Before-and-after scene images:
───

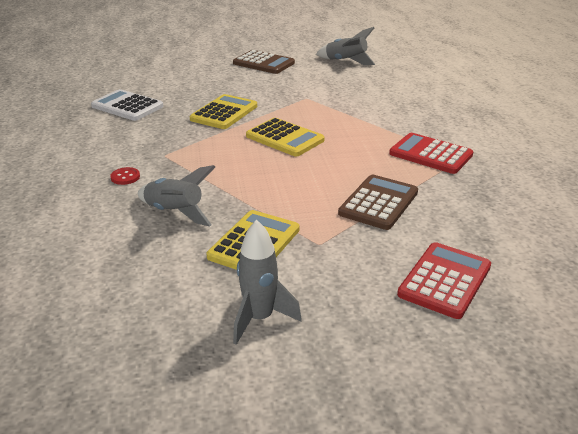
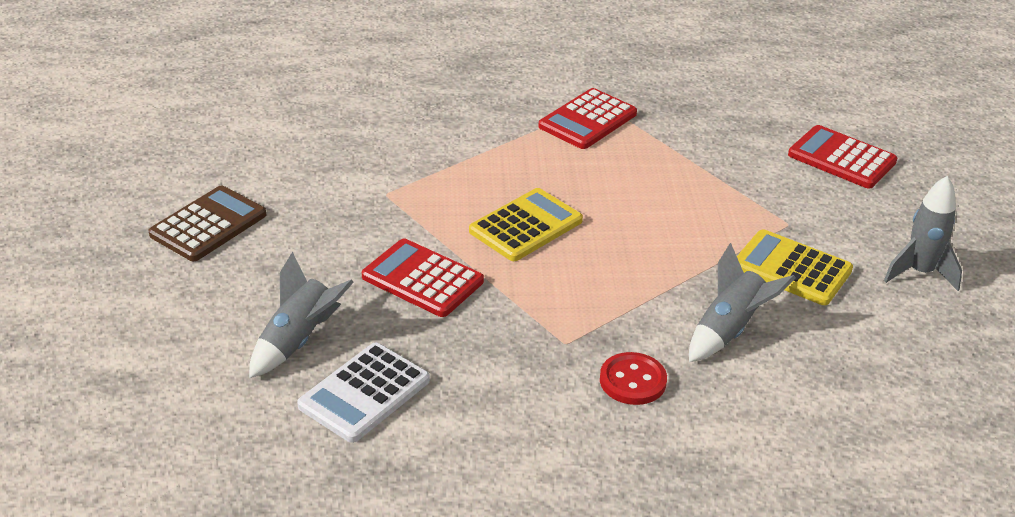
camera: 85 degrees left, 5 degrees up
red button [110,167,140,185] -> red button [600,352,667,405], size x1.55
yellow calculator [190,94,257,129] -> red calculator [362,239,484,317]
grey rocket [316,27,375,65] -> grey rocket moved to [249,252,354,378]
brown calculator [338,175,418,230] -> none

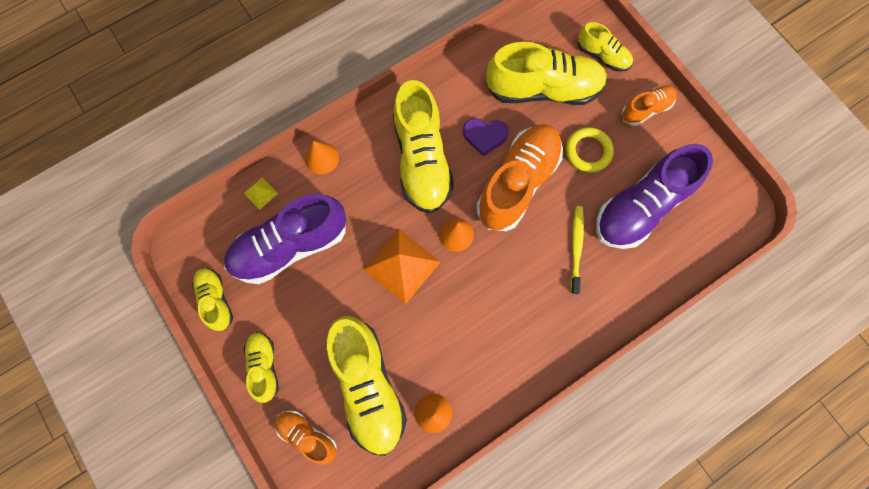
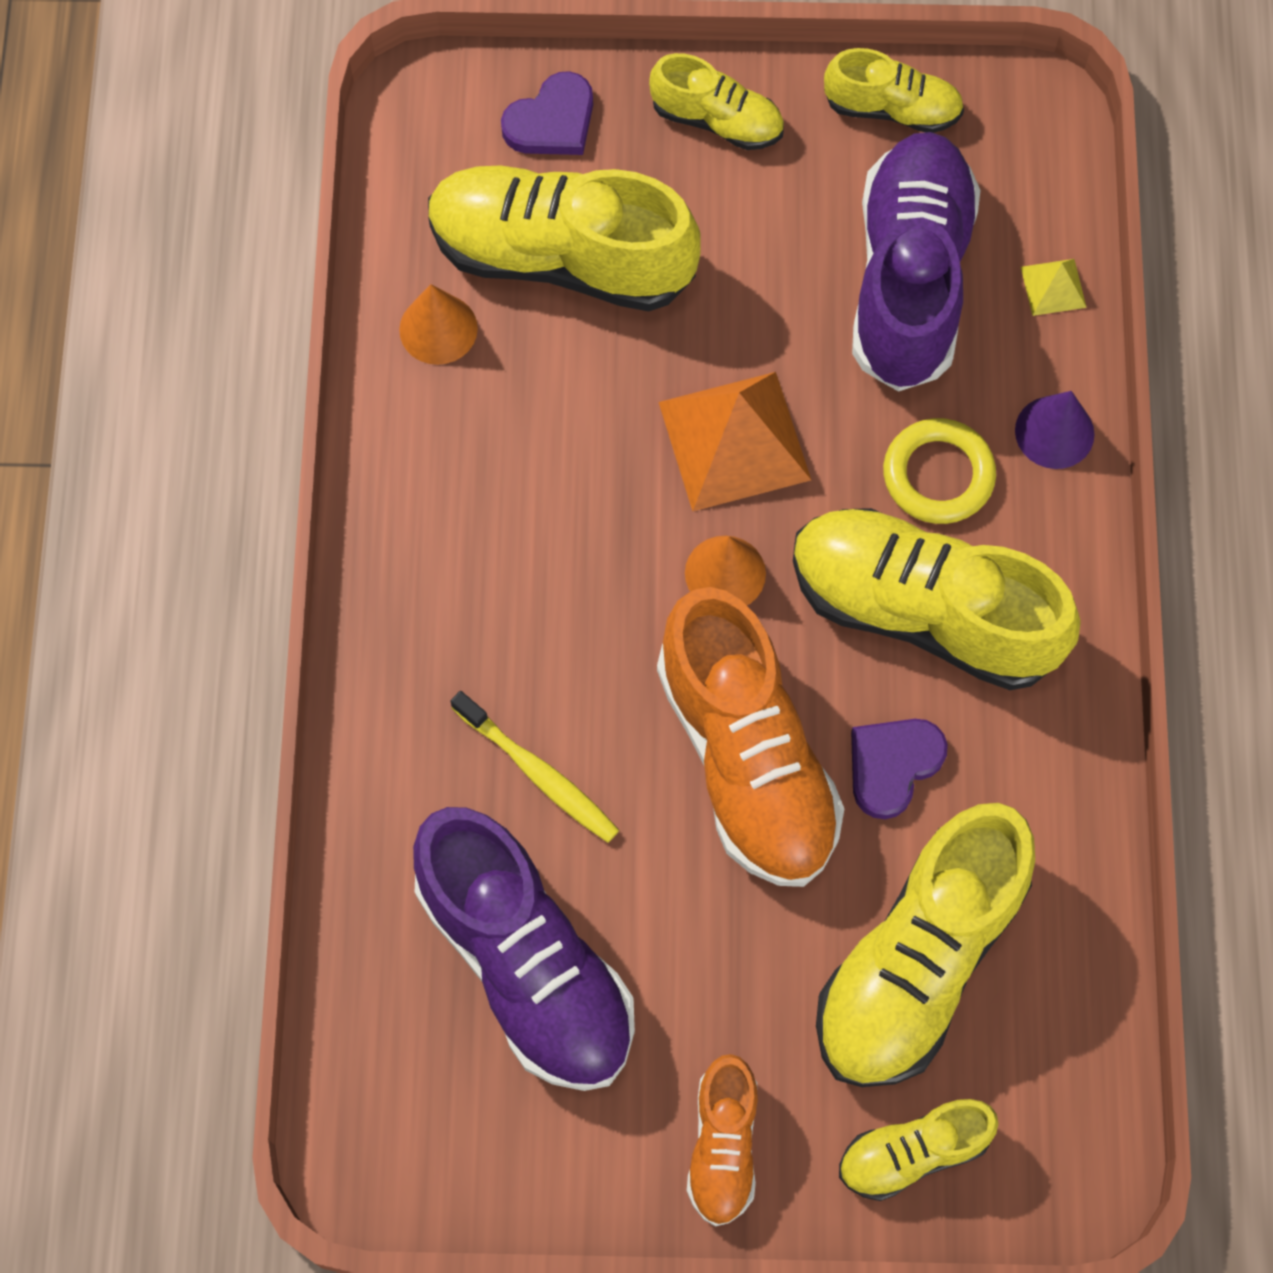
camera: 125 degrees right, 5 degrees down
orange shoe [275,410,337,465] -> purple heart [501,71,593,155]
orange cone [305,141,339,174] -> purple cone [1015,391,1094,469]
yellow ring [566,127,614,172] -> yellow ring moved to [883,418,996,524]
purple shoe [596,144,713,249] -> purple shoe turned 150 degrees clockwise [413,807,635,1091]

───

§ **REQUIRED WORK**
Only the lines starting at the one that includes "red button [110,167,140,185]" and ending at the one that includes "camera: 125 degrees right, 5 degrees down" should be retyped, exactly, from the records above; no pictures.

§ **EXERCISE SOLUTION**
red button [110,167,140,185] -> red button [600,352,667,405], size x1.55
yellow calculator [190,94,257,129] -> red calculator [362,239,484,317]
grey rocket [316,27,375,65] -> grey rocket moved to [249,252,354,378]
brown calculator [338,175,418,230] -> none

camera: 125 degrees right, 5 degrees down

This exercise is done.